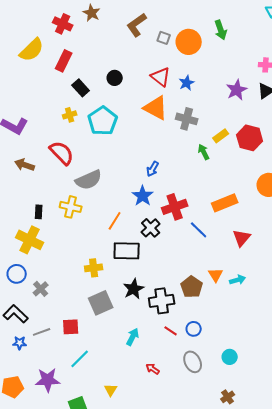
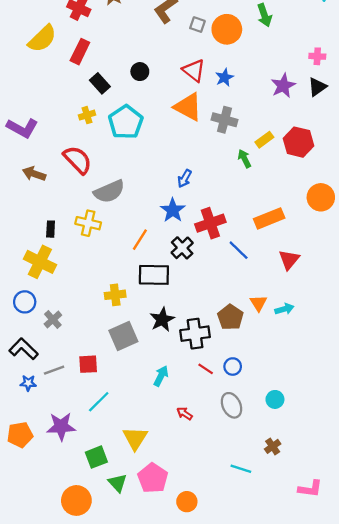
yellow triangle: (111, 390) -> (135, 438), size x1.6

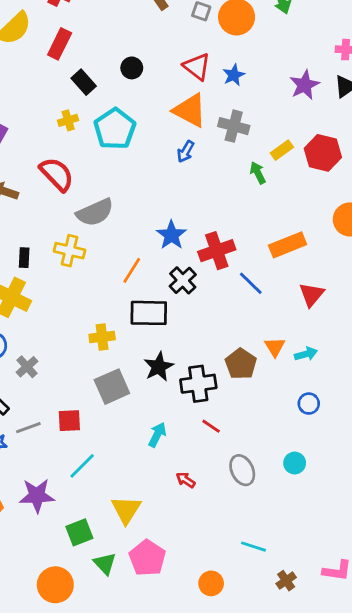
blue arrow: (184, 179) -> (186, 152), moved
blue circle: (233, 367) -> (309, 404), moved
brown cross: (273, 446) -> (286, 581), moved
orange circle: (187, 502) -> (211, 583), moved

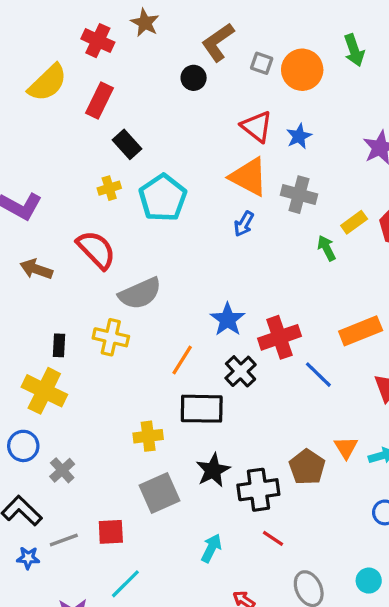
black circle: (132, 68) -> (194, 78), moved

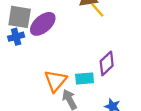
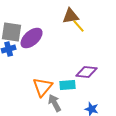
purple diamond: (107, 63) -> (87, 72), turned 50

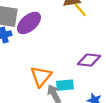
cyan rectangle: (68, 85) -> (65, 85), moved

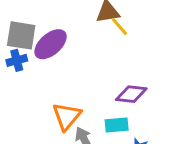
cyan rectangle: (65, 85) -> (117, 125), moved

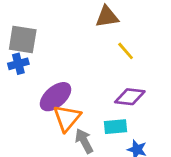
yellow line: (120, 27) -> (126, 51), moved
purple ellipse: (51, 44) -> (56, 97), moved

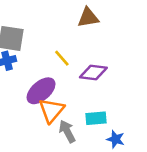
yellow line: (126, 51) -> (62, 58), moved
purple diamond: (130, 97) -> (93, 72), moved

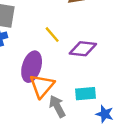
purple ellipse: (41, 91) -> (32, 67), turned -32

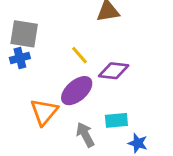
purple ellipse: (32, 67) -> (77, 91), moved, turned 32
orange triangle: (42, 86) -> (44, 112), moved

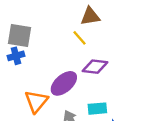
yellow line: (80, 55) -> (79, 38), moved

◆ ◆ ◆ ◆

Gather up every line in the data above that contains the word "triangle", copying each one.

yellow triangle: (111, 390) -> (135, 438), size x1.6
orange triangle: (42, 86) -> (44, 112), moved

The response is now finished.